Please print the records exactly as they appear, from the first line through the line containing "Caracas: 9:55 -> 6:55", including both of those lines.

-- SUPPLIED DATA --
— START —

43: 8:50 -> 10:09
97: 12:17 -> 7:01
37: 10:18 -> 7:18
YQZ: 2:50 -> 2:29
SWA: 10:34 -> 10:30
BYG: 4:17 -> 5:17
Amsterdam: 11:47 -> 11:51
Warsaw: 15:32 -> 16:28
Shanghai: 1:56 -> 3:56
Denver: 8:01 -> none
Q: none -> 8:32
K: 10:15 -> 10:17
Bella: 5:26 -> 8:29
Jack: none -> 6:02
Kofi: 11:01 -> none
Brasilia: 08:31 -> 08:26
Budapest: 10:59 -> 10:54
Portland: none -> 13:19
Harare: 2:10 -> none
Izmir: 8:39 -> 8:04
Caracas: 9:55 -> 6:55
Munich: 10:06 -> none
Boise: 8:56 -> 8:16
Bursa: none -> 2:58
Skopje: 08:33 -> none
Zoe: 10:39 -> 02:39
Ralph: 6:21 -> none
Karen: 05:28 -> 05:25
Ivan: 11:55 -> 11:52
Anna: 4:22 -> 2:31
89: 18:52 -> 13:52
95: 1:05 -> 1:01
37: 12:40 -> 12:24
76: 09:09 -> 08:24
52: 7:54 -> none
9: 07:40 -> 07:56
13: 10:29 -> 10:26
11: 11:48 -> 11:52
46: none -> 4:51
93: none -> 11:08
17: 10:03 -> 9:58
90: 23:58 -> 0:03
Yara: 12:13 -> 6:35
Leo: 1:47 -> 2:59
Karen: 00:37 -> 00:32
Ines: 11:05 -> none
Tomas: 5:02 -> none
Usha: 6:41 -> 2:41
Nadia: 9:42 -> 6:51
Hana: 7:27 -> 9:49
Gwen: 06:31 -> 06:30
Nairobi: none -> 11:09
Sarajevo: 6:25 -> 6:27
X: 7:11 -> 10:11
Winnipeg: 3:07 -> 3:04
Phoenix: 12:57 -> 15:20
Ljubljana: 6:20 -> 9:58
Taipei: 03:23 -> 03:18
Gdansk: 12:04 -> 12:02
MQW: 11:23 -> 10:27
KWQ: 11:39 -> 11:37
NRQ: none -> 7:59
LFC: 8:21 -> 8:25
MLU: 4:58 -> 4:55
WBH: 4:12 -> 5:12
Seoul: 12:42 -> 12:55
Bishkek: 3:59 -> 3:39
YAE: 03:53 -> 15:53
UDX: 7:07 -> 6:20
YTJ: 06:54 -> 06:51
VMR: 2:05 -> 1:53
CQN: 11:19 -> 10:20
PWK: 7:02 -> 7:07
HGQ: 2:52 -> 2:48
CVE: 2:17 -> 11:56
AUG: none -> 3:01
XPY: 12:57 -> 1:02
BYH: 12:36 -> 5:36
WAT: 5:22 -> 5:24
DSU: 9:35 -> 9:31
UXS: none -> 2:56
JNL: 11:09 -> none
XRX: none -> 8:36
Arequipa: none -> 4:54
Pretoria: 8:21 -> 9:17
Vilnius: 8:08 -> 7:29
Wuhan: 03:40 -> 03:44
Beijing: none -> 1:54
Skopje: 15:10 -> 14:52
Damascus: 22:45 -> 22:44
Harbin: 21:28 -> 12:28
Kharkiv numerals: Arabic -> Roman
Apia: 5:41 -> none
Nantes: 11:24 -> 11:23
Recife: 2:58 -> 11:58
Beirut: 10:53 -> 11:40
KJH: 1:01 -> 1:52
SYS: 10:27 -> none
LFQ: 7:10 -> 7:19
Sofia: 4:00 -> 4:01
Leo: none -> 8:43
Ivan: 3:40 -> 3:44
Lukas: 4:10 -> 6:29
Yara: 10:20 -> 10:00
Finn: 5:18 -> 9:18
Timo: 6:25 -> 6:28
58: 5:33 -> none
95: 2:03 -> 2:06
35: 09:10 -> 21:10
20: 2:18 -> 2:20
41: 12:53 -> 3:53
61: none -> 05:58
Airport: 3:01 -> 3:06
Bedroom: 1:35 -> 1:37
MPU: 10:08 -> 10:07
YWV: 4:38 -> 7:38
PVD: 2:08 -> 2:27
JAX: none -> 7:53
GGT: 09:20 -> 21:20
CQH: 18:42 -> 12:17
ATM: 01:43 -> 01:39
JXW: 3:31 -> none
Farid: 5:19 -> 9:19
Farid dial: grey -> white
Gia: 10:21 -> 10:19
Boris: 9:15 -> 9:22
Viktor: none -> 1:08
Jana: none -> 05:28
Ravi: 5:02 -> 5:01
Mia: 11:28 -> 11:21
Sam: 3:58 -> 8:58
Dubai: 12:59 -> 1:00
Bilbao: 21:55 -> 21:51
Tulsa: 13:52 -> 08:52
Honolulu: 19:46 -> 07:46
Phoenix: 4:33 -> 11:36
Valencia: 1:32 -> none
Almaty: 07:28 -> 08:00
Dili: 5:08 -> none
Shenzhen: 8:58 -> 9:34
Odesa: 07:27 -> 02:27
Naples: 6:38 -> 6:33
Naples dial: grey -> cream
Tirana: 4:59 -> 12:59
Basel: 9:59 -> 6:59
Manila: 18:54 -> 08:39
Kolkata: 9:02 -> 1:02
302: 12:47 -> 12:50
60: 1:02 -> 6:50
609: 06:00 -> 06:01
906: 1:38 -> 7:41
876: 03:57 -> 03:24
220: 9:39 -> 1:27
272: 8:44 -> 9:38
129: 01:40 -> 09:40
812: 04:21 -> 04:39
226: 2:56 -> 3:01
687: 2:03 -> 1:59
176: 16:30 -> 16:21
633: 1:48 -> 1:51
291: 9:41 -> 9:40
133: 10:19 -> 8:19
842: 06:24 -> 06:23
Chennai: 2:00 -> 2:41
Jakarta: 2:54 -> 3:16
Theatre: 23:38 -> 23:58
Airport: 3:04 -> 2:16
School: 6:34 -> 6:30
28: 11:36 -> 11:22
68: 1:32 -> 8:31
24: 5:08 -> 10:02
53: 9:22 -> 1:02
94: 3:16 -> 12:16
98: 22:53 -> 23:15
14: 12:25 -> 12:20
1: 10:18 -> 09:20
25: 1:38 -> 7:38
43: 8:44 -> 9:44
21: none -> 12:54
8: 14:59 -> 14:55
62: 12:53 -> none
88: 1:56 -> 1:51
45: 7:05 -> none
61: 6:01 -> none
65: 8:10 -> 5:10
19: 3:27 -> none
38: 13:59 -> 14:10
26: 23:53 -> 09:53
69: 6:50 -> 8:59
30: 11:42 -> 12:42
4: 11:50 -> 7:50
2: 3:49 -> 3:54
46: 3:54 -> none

— END —

-- EXPECTED OUTPUT --
43: 8:50 -> 10:09
97: 12:17 -> 7:01
37: 10:18 -> 7:18
YQZ: 2:50 -> 2:29
SWA: 10:34 -> 10:30
BYG: 4:17 -> 5:17
Amsterdam: 11:47 -> 11:51
Warsaw: 15:32 -> 16:28
Shanghai: 1:56 -> 3:56
Denver: 8:01 -> none
Q: none -> 8:32
K: 10:15 -> 10:17
Bella: 5:26 -> 8:29
Jack: none -> 6:02
Kofi: 11:01 -> none
Brasilia: 08:31 -> 08:26
Budapest: 10:59 -> 10:54
Portland: none -> 13:19
Harare: 2:10 -> none
Izmir: 8:39 -> 8:04
Caracas: 9:55 -> 6:55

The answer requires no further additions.